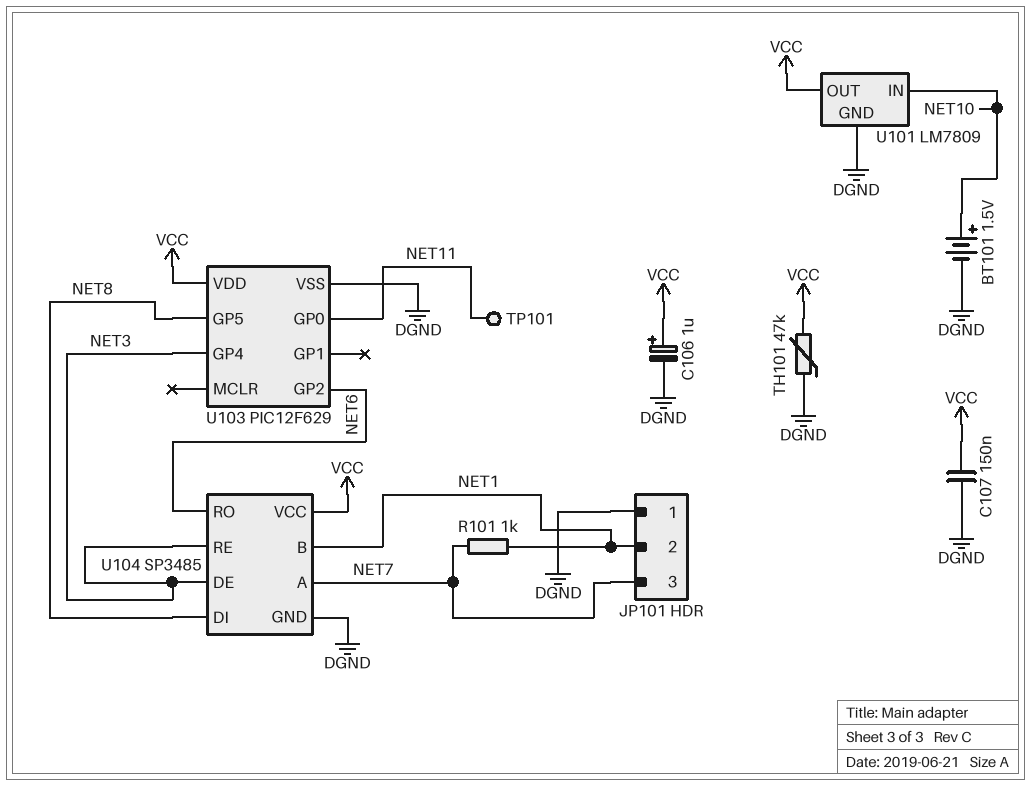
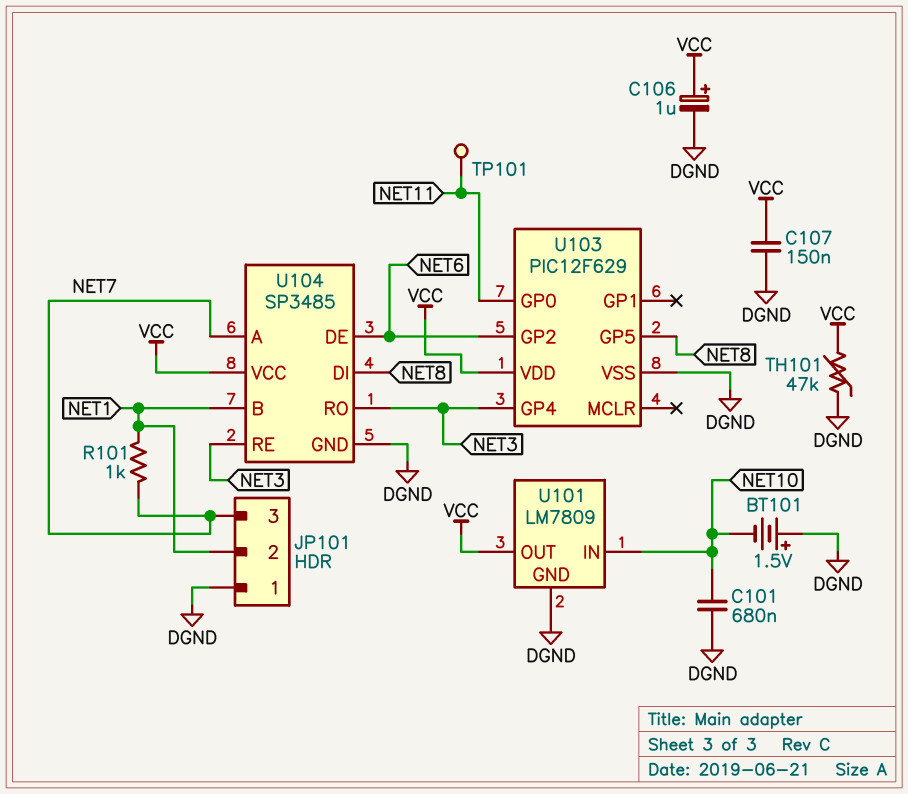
BT101: 1.5V (plus NET10, minus DGND) -> 1.5V (plus DGND, minus NET10)
C101: none -> 680nF (DGND, NET10)
U104 pin DE: NET3 -> NET6
U104 pin RO: NET6 -> NET3

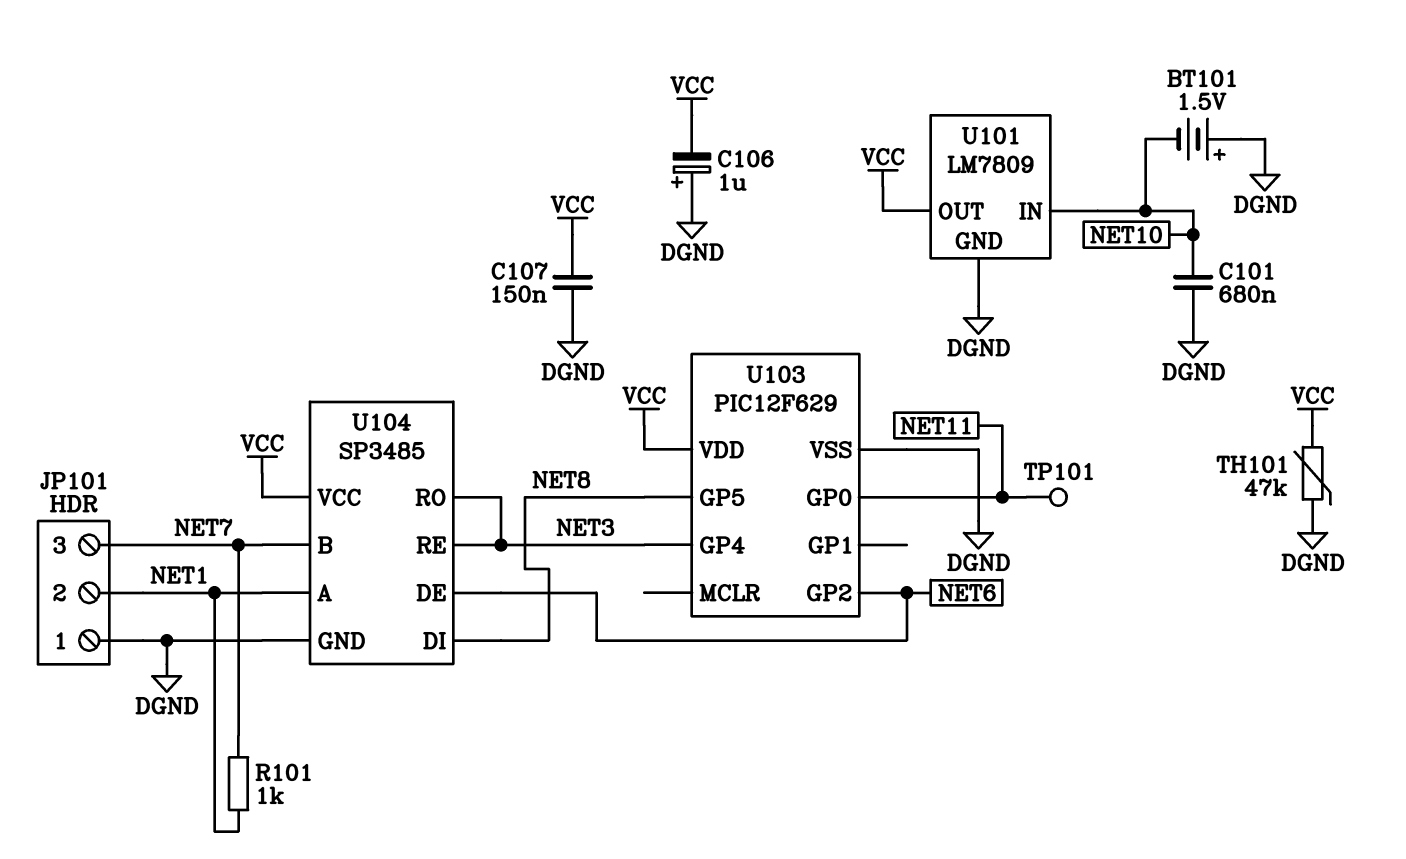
C106: 1uF (plus VCC, minus DGND) -> 1uF (plus DGND, minus VCC)
U104 pin A: NET7 -> NET1
U104 pin B: NET1 -> NET7

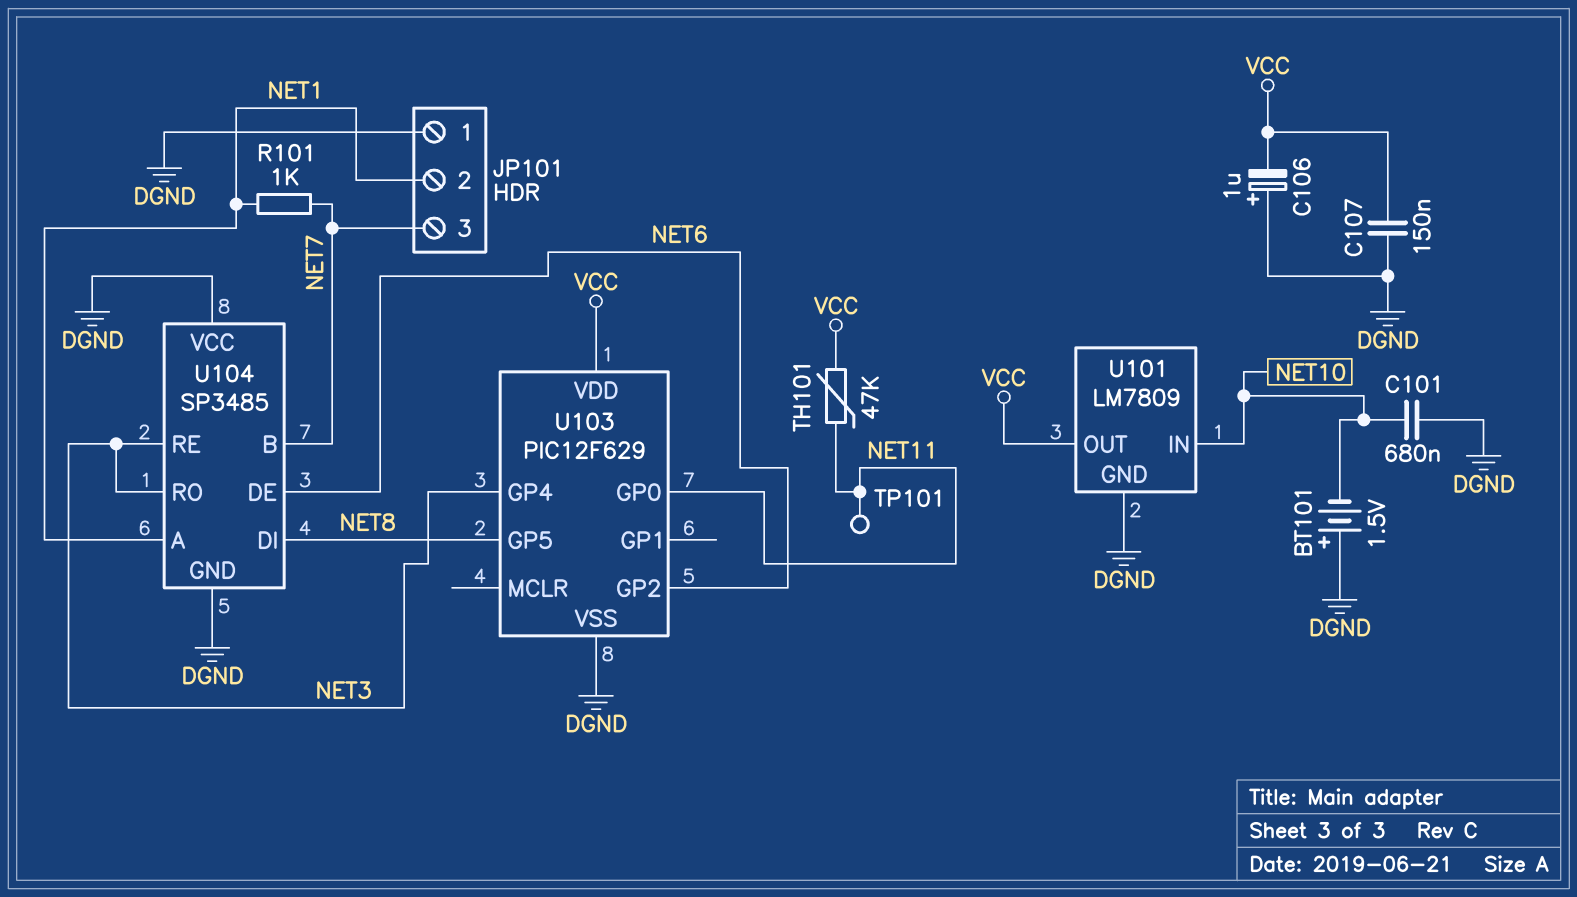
TH101: 47k (DGND, VCC) -> 47k (NET11, VCC)
U104 pin VCC: VCC -> DGND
++++++
Task objective:
None of the pictures belongs in the answer, but all the entries must be repeated exactly.

Written response:
BT101: 1.5V (plus NET10, minus DGND) -> 1.5V (plus DGND, minus NET10)
C101: none -> 680nF (DGND, NET10)
U104 pin DE: NET3 -> NET6
U104 pin RO: NET6 -> NET3

C106: 1uF (plus VCC, minus DGND) -> 1uF (plus DGND, minus VCC)
U104 pin A: NET7 -> NET1
U104 pin B: NET1 -> NET7

TH101: 47k (DGND, VCC) -> 47k (NET11, VCC)
U104 pin VCC: VCC -> DGND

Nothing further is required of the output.